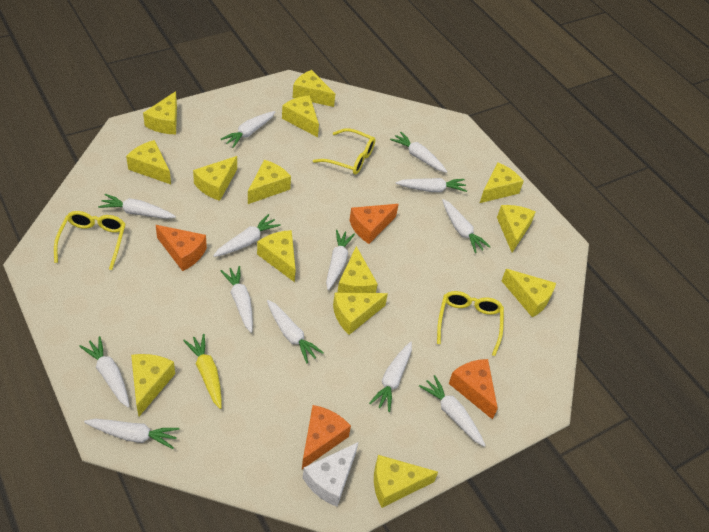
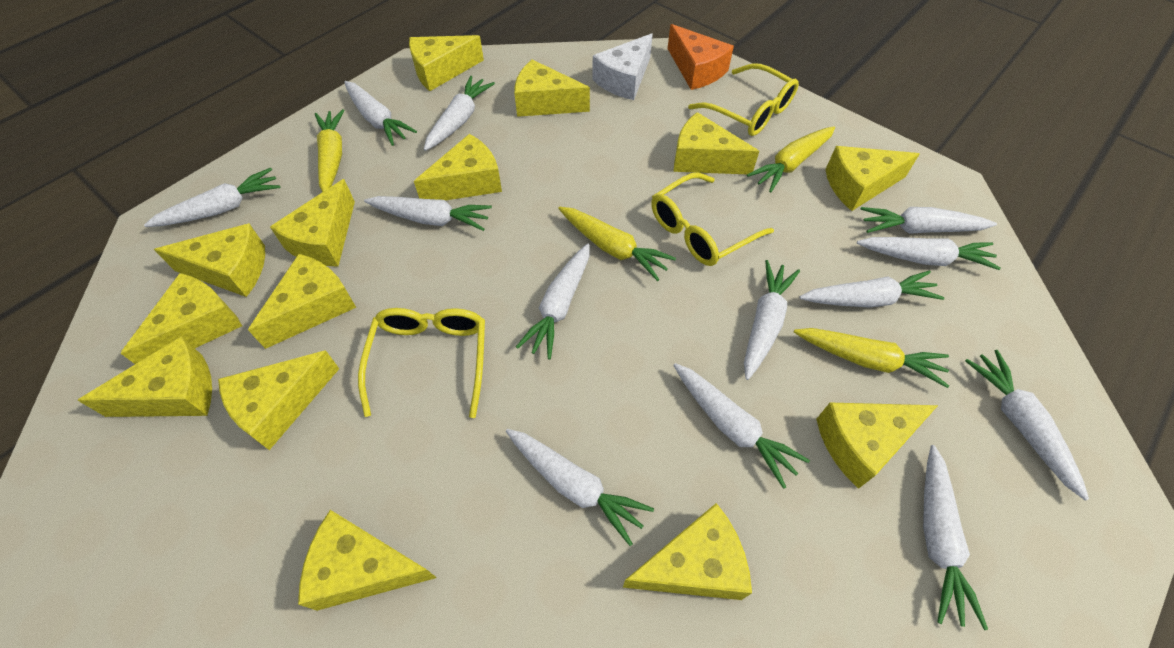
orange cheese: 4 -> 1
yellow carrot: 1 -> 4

####

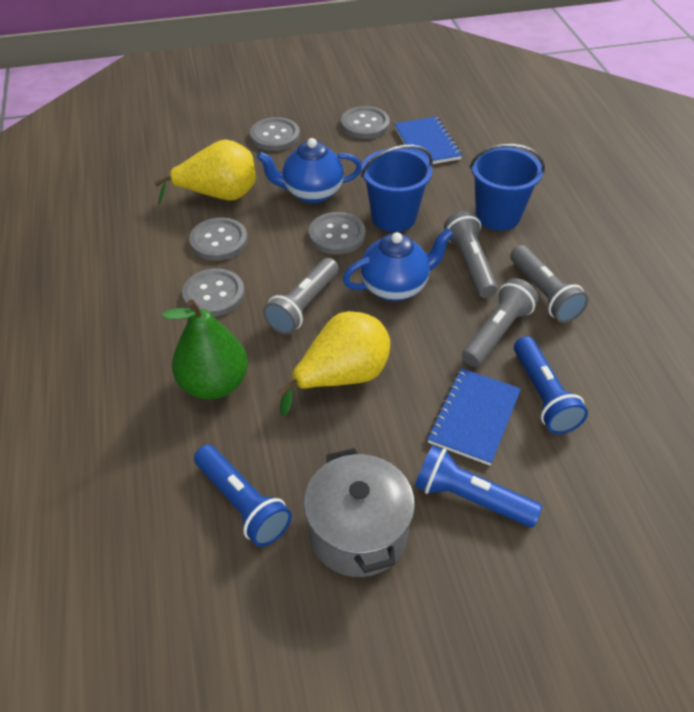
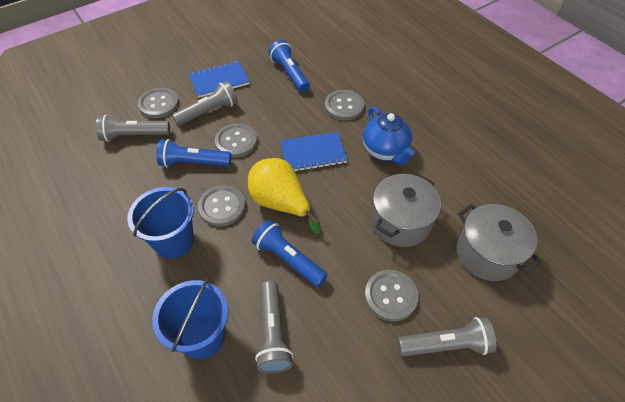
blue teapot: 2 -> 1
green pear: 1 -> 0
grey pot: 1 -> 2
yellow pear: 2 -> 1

####

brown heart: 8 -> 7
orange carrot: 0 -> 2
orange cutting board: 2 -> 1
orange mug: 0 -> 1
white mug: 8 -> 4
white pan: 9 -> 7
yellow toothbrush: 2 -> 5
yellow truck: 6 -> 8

####

Exercise details: Lines with "orange": find them in the data and copy each one.

Exercise solution:
orange cheese: 4 -> 1
orange carrot: 0 -> 2
orange cutting board: 2 -> 1
orange mug: 0 -> 1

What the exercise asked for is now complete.